▶ Task objective
What is needed is the full set of records, word for word, with no pictures.

=== Begin Enclosure ===

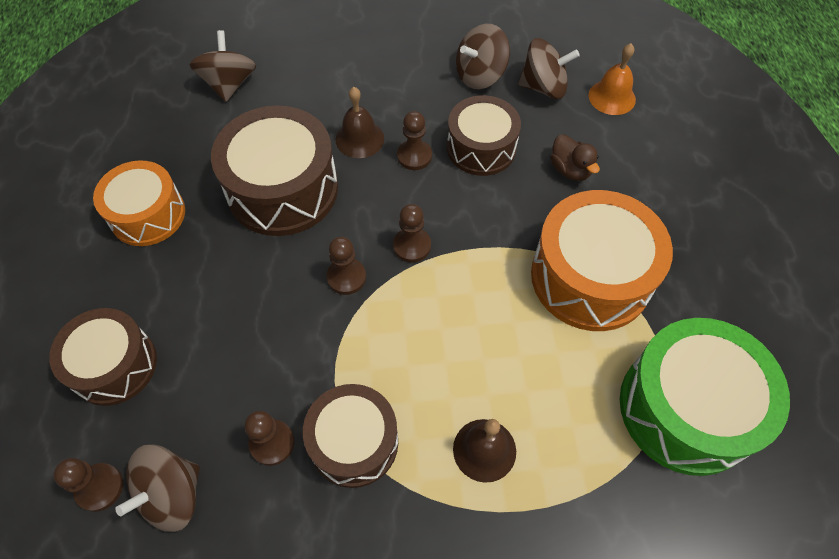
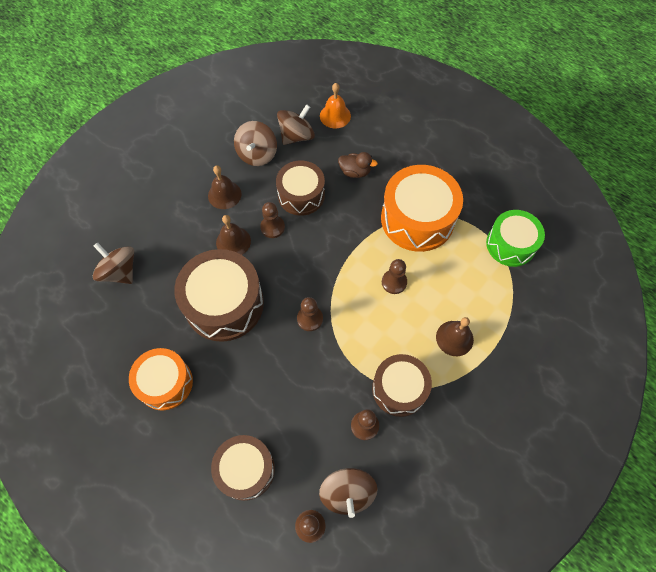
camera: 45 degrees left, 5 degrees up
(403, 89) = (224, 194): none -> brown bell
(412, 246) = (323, 275): brown pawn -> brown pawn (394, 282)
(686, 408) = (510, 244): green drum -> green drum, size x0.65

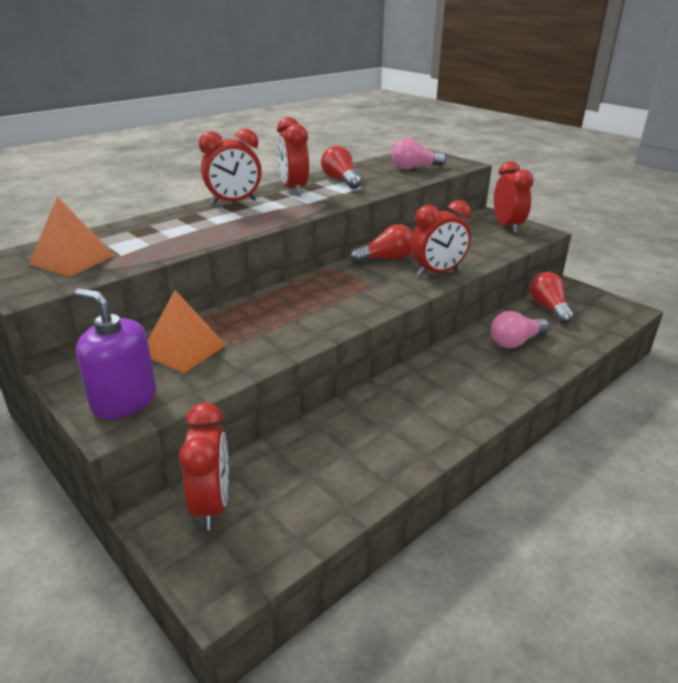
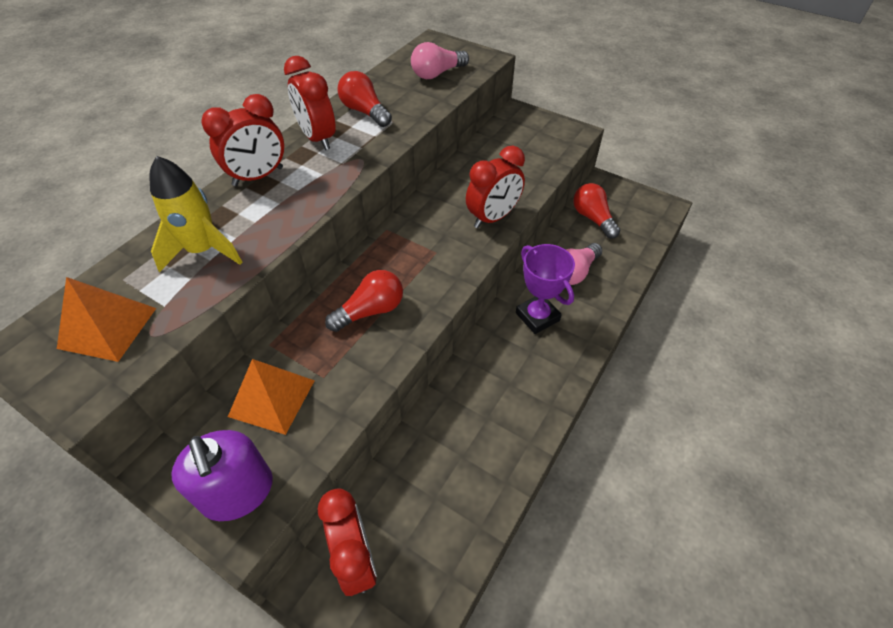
camera: 15 degrees left, 20 degrees up
(124, 400) = (237, 491): purple soap dispenser -> purple soap dispenser turned 135 degrees counterclockwise
(168, 232) = (203, 250): none -> yellow rocket
(386, 259) = (435, 205): red light bulb -> red light bulb (370, 311)
(466, 366) = (537, 317): none -> purple trophy
(507, 226) = (541, 129): red clock -> none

=== End Enclosure ===

▶ Your response
camera: 45 degrees left, 5 degrees up
(403, 89) = (224, 194): none -> brown bell
(412, 246) = (323, 275): brown pawn -> brown pawn (394, 282)
(686, 408) = (510, 244): green drum -> green drum, size x0.65

camera: 15 degrees left, 20 degrees up
(124, 400) = (237, 491): purple soap dispenser -> purple soap dispenser turned 135 degrees counterclockwise
(168, 232) = (203, 250): none -> yellow rocket
(386, 259) = (435, 205): red light bulb -> red light bulb (370, 311)
(466, 366) = (537, 317): none -> purple trophy
(507, 226) = (541, 129): red clock -> none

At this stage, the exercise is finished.